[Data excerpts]
══════════

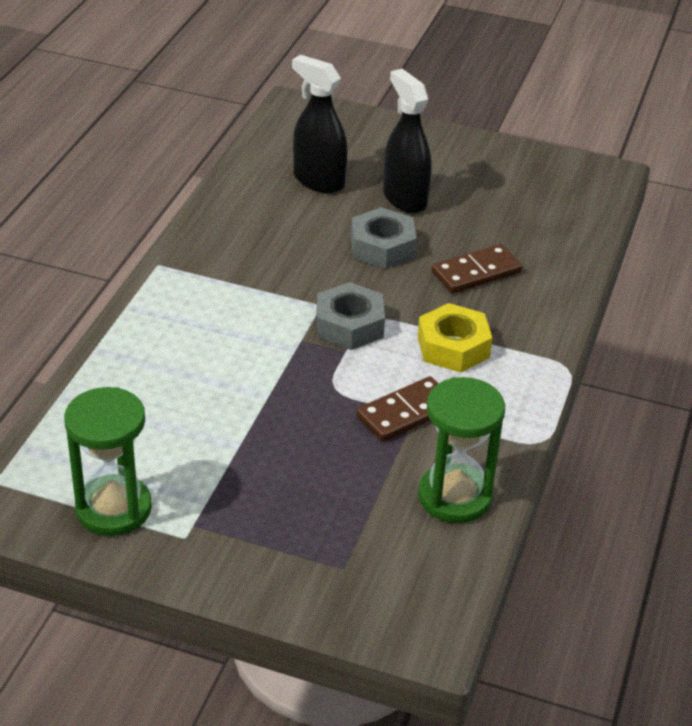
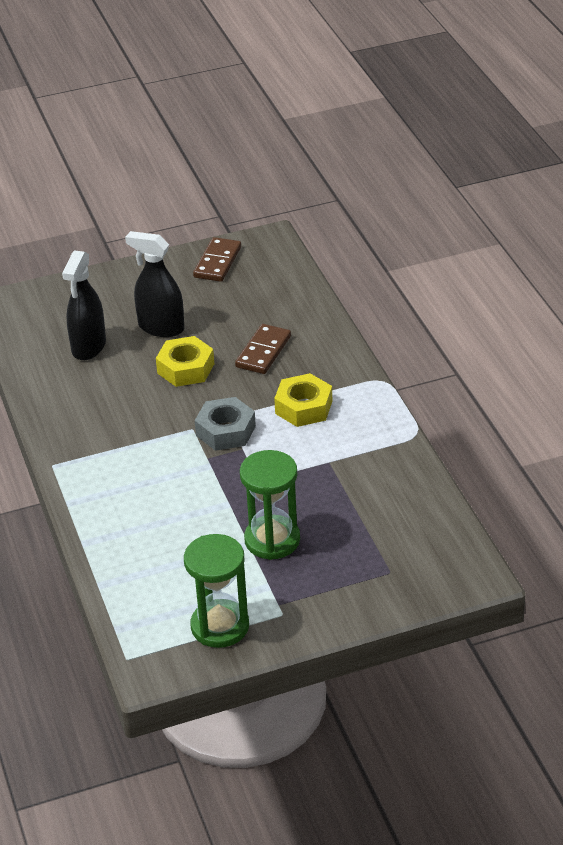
camera: 35 degrees left, 0 degrees up
(318, 181) = (89, 347): black spray bottle -> black spray bottle turned 75 degrees counterclockwise
(382, 247) = (186, 368): grey nut -> yellow nut
(406, 413) = (322, 463): brown domino -> brown domino (217, 262)
(454, 497) = (405, 494): green hourglass -> green hourglass (272, 540)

══════════

▶ _Your instructions_
Only an exact copy of the records counts as an answer. Leave out the images.

▶ _Solution to this task_
camera: 35 degrees left, 0 degrees up
(318, 181) = (89, 347): black spray bottle -> black spray bottle turned 75 degrees counterclockwise
(382, 247) = (186, 368): grey nut -> yellow nut
(406, 413) = (322, 463): brown domino -> brown domino (217, 262)
(454, 497) = (405, 494): green hourglass -> green hourglass (272, 540)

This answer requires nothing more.